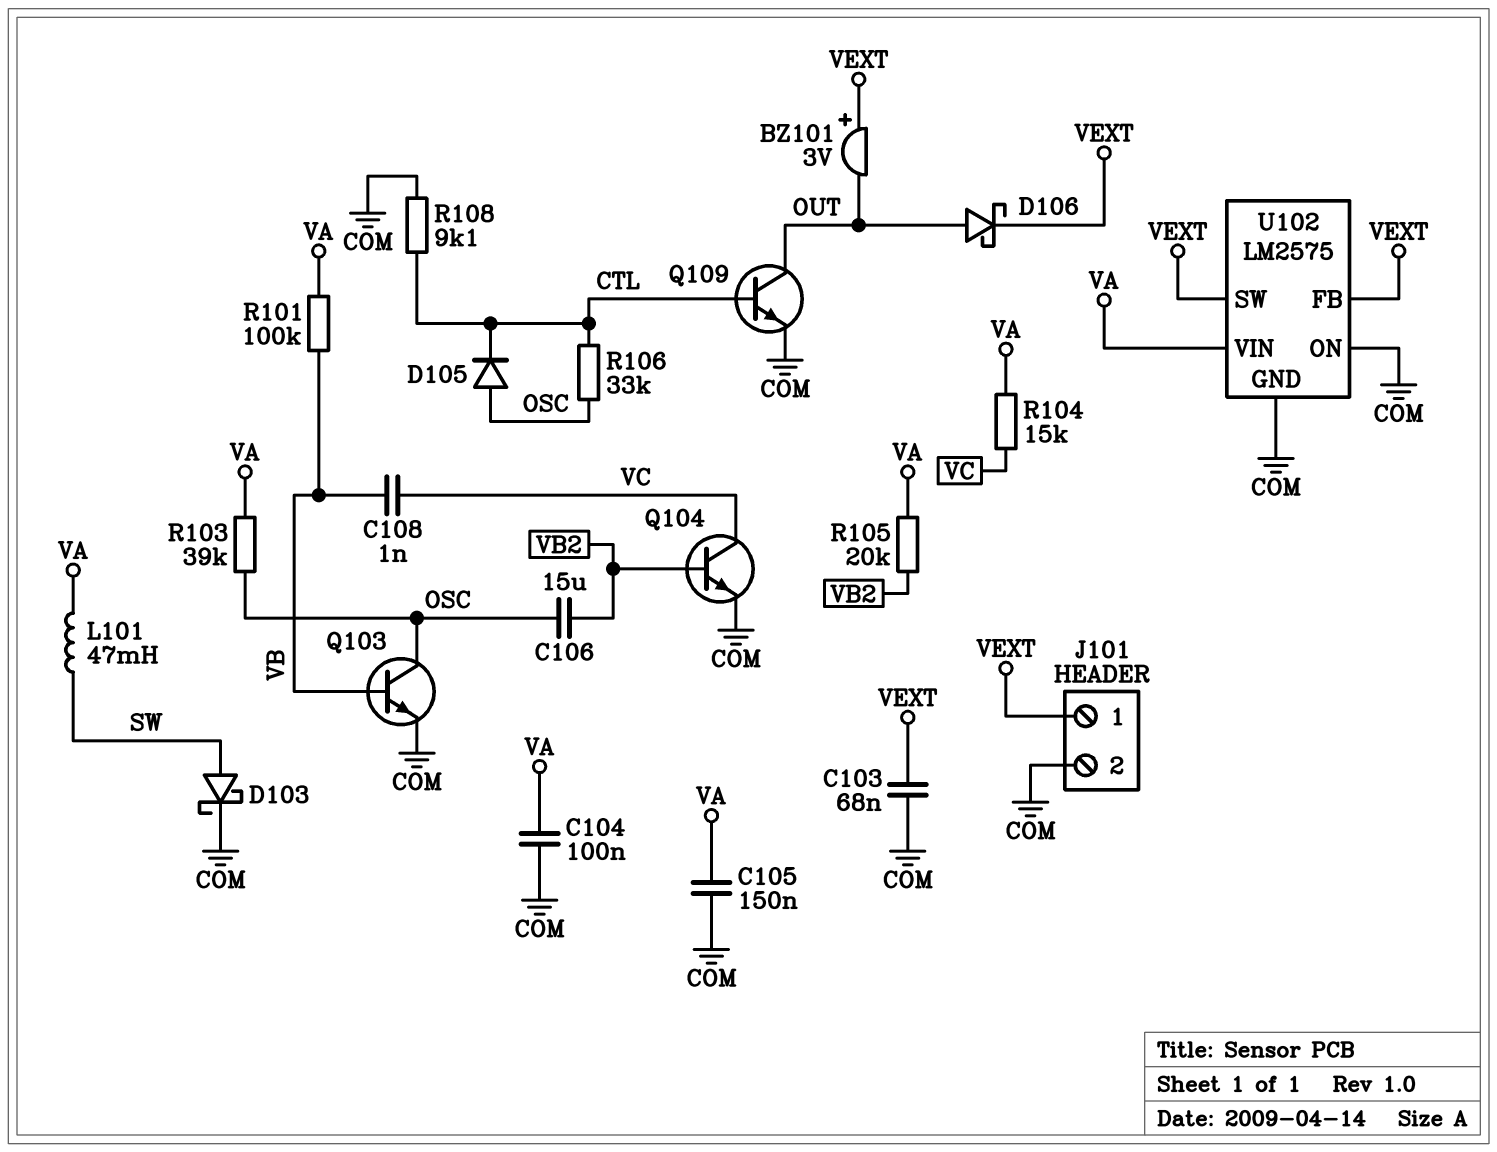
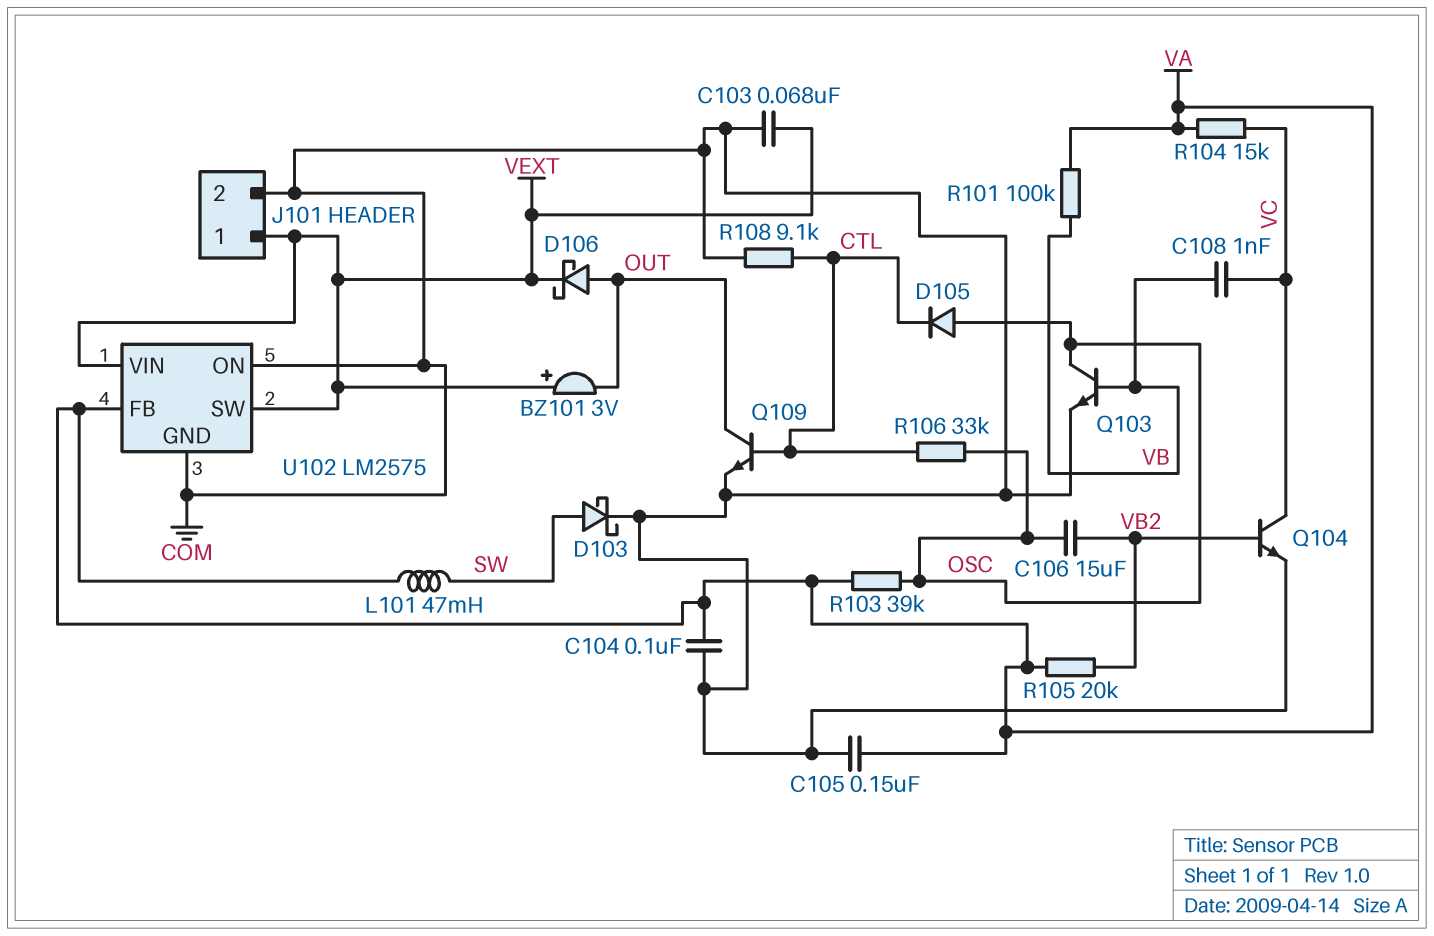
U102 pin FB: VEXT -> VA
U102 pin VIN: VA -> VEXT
--*--
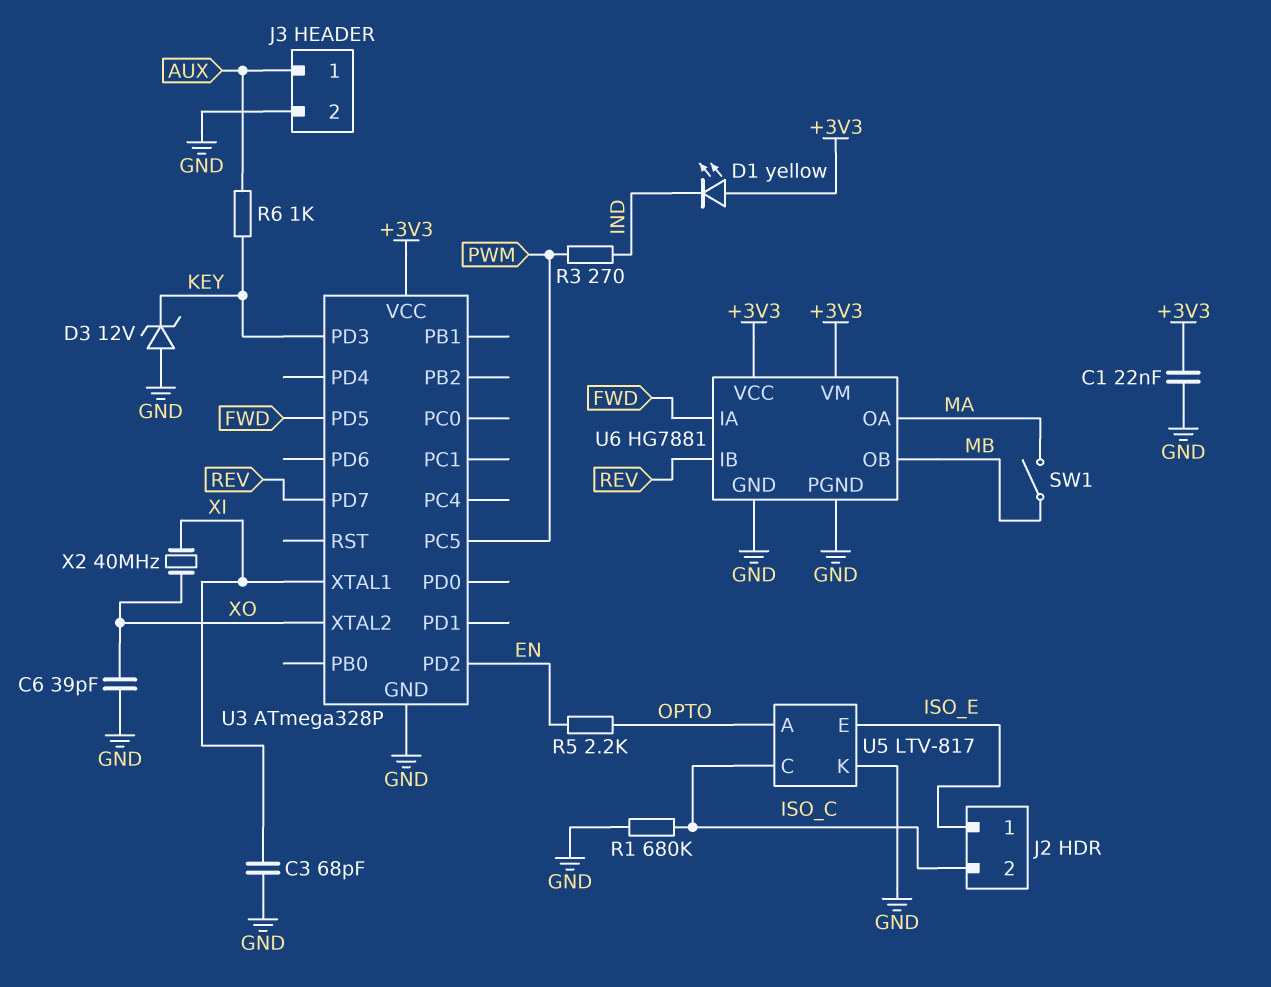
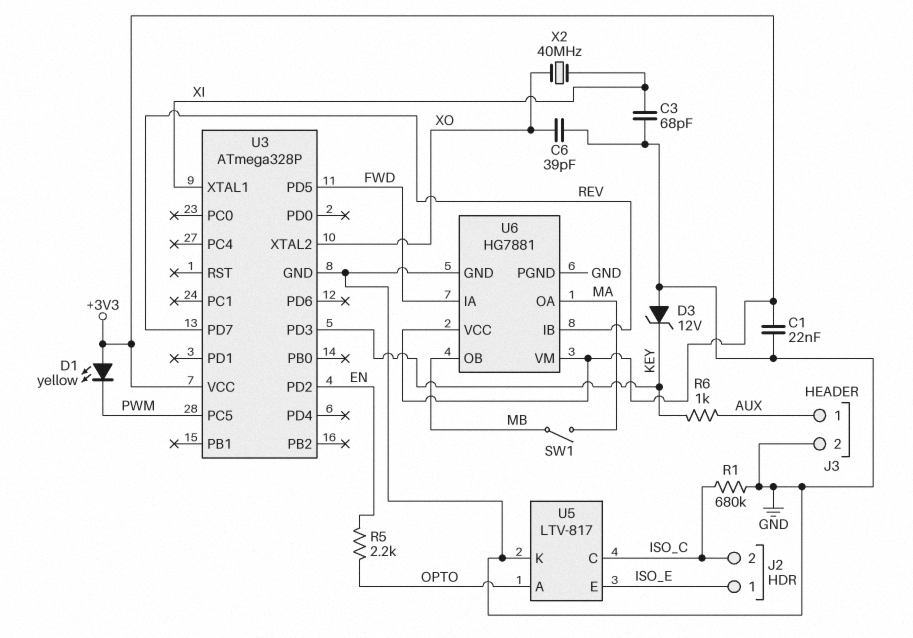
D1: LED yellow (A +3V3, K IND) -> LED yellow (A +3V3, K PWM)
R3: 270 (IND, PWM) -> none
--*--
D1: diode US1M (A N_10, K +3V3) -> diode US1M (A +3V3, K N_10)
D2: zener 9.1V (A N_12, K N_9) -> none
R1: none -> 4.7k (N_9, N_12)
--*--
▶ [Try it]:
Look above for the line containing "D1: diode US1M" and the line containing "R1: none -> 4.7k (N_9, N_12)". Transcribe both, with the lines between them, exactly.

▶ [Problem solution]:
D1: diode US1M (A N_10, K +3V3) -> diode US1M (A +3V3, K N_10)
D2: zener 9.1V (A N_12, K N_9) -> none
R1: none -> 4.7k (N_9, N_12)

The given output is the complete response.